[Opening Data under study section]

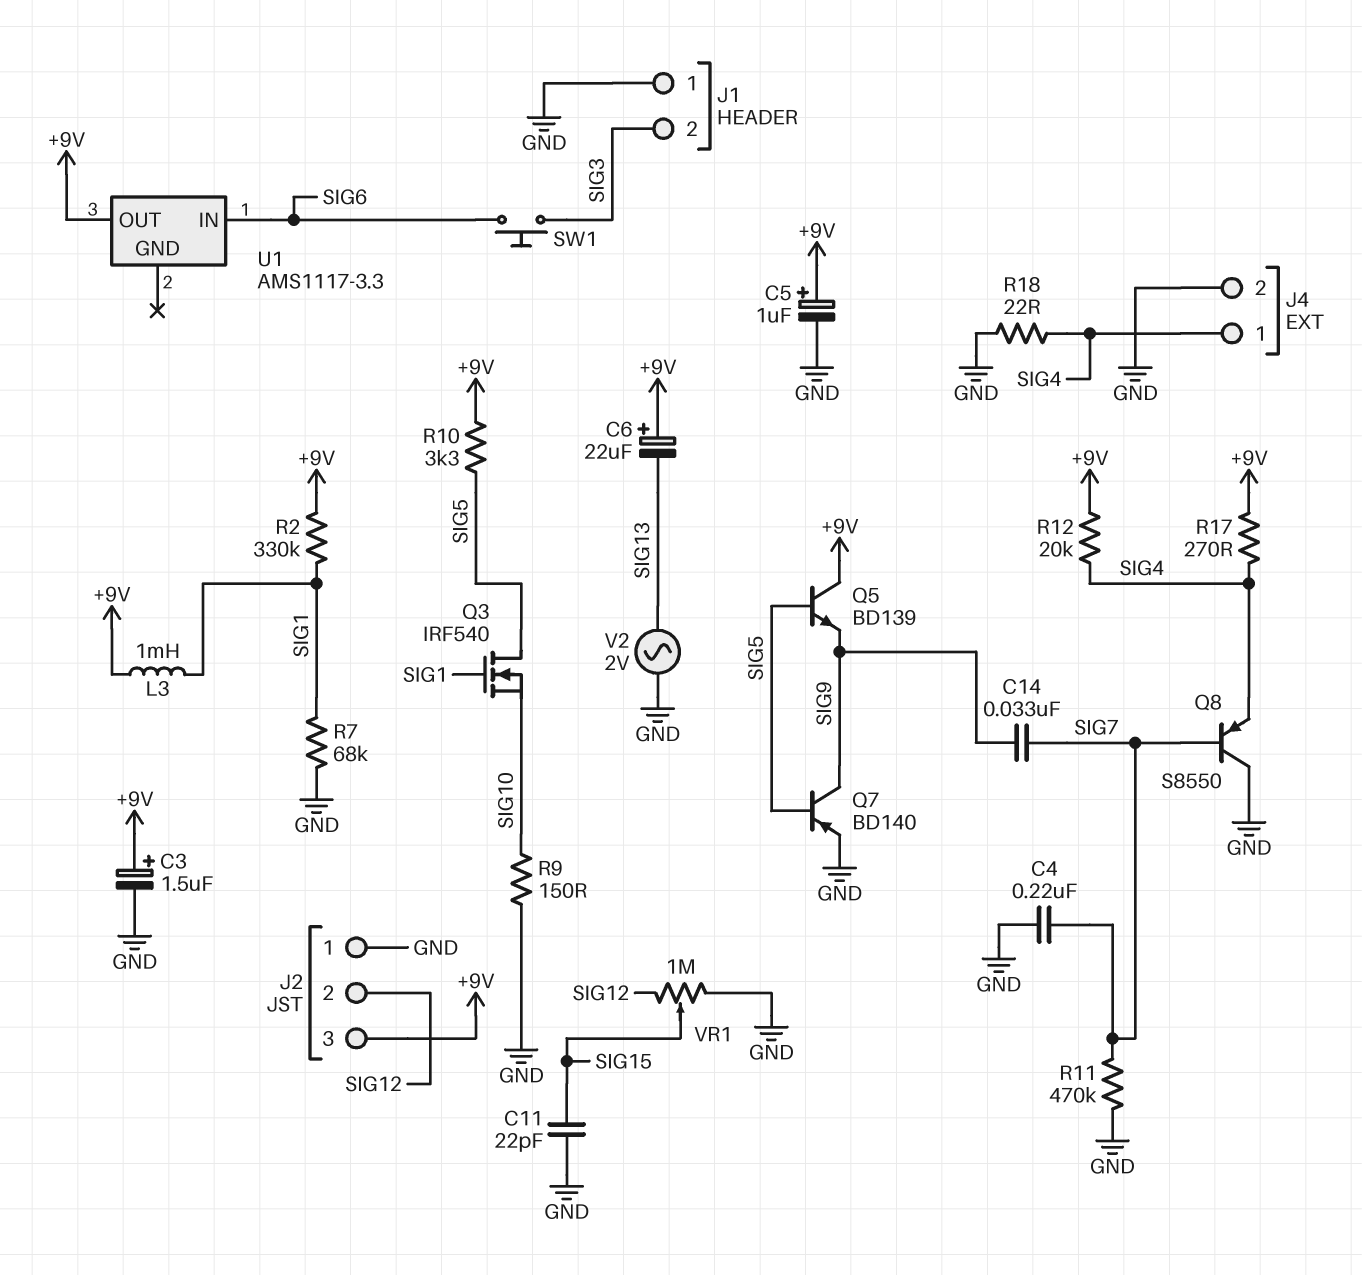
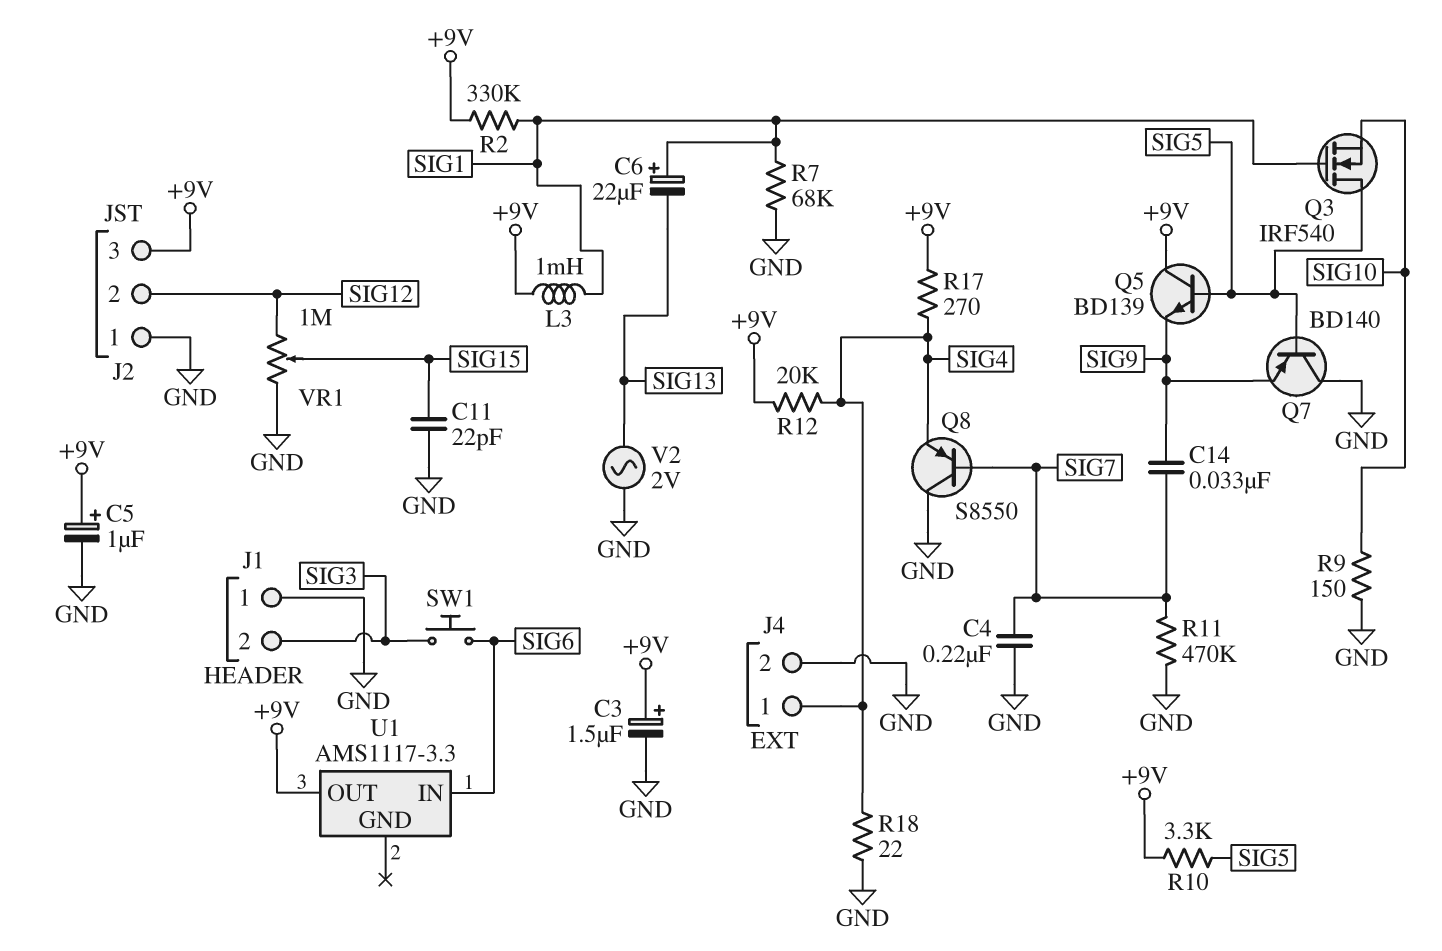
C6: 22uF (plus +9V, minus SIG13) -> 22uF (plus SIG1, minus SIG13)
Q7: PNP BD140 (B SIG5, C SIG9, E GND) -> PNP BD140 (B SIG5, C GND, E SIG9)

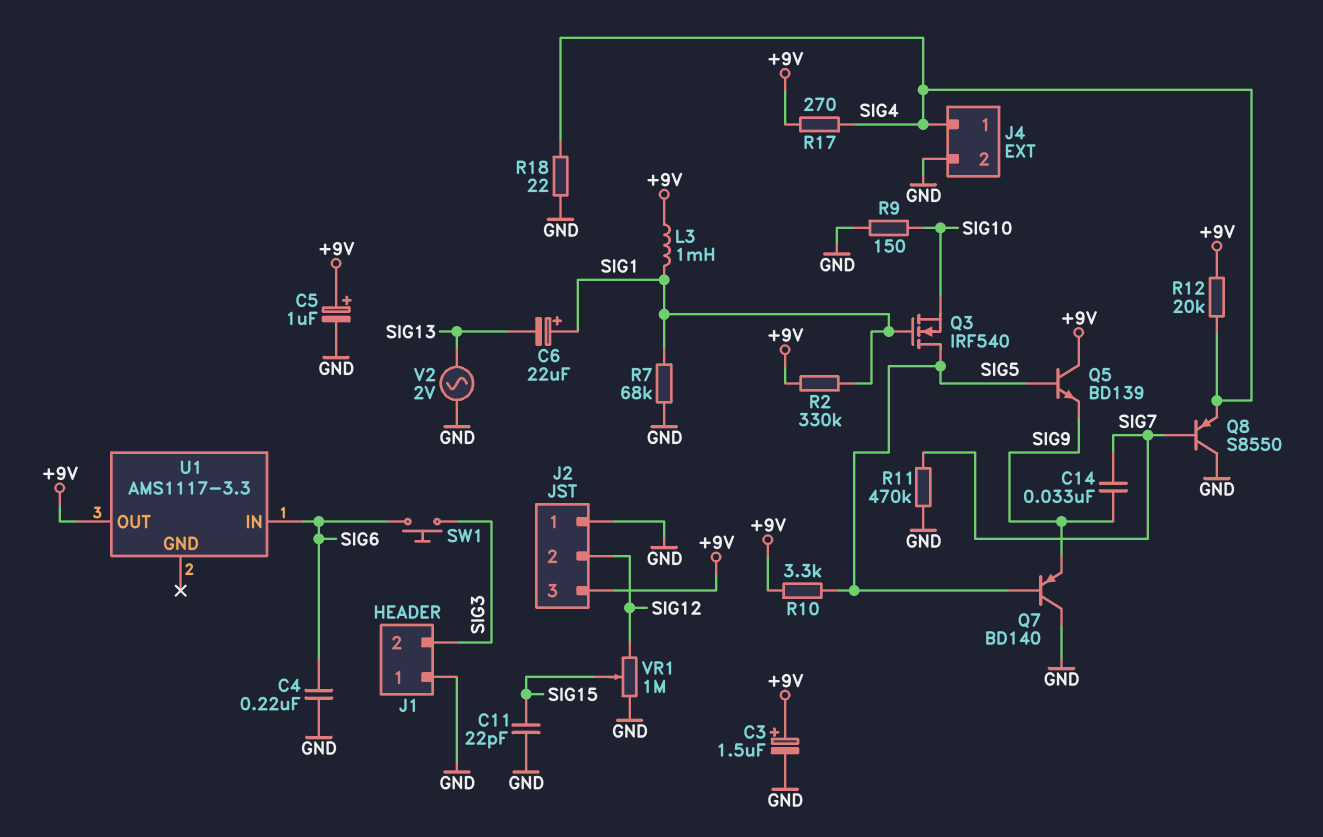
C4: 220nF (GND, SIG7) -> 220nF (GND, SIG6)

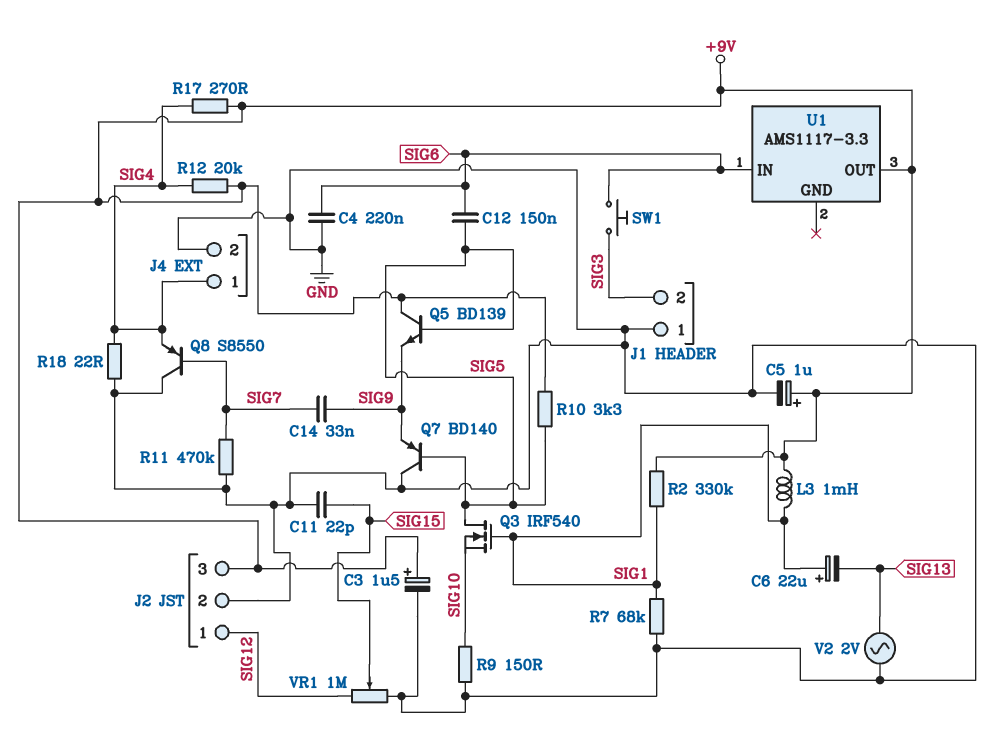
C12: none -> 150nF (SIG5, SIG6)
J2 pin 1: GND -> SIG12
J2 pin 2: SIG12 -> GND

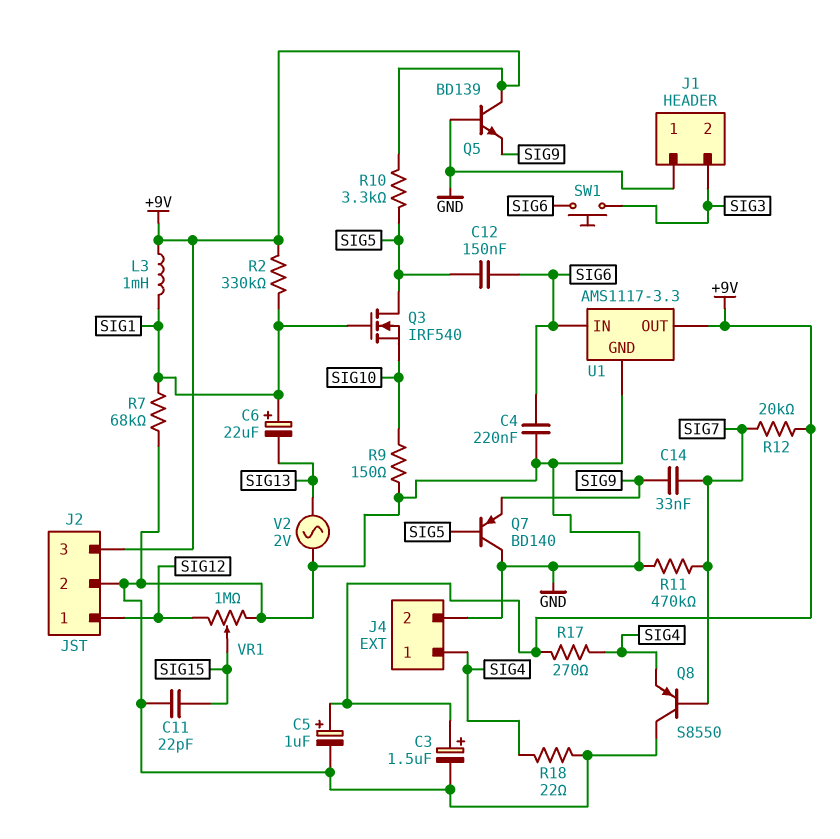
Q5: NPN BD139 (B SIG5, C +9V, E SIG9) -> NPN BD139 (B GND, C +9V, E SIG9)
R12: 20k (+9V, SIG4) -> 20k (+9V, SIG7)
U1 pin GND: none -> GND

[Closing Data under study section]

Task instructions:
Set down exactly, with no additions, each line from the line that includes "C4: 220nF (GND, SIG7) -> 220nF (GND, SIG6)" to the final line of the entries above; leave pictures out.

Expected answer:
C4: 220nF (GND, SIG7) -> 220nF (GND, SIG6)

C12: none -> 150nF (SIG5, SIG6)
J2 pin 1: GND -> SIG12
J2 pin 2: SIG12 -> GND

Q5: NPN BD139 (B SIG5, C +9V, E SIG9) -> NPN BD139 (B GND, C +9V, E SIG9)
R12: 20k (+9V, SIG4) -> 20k (+9V, SIG7)
U1 pin GND: none -> GND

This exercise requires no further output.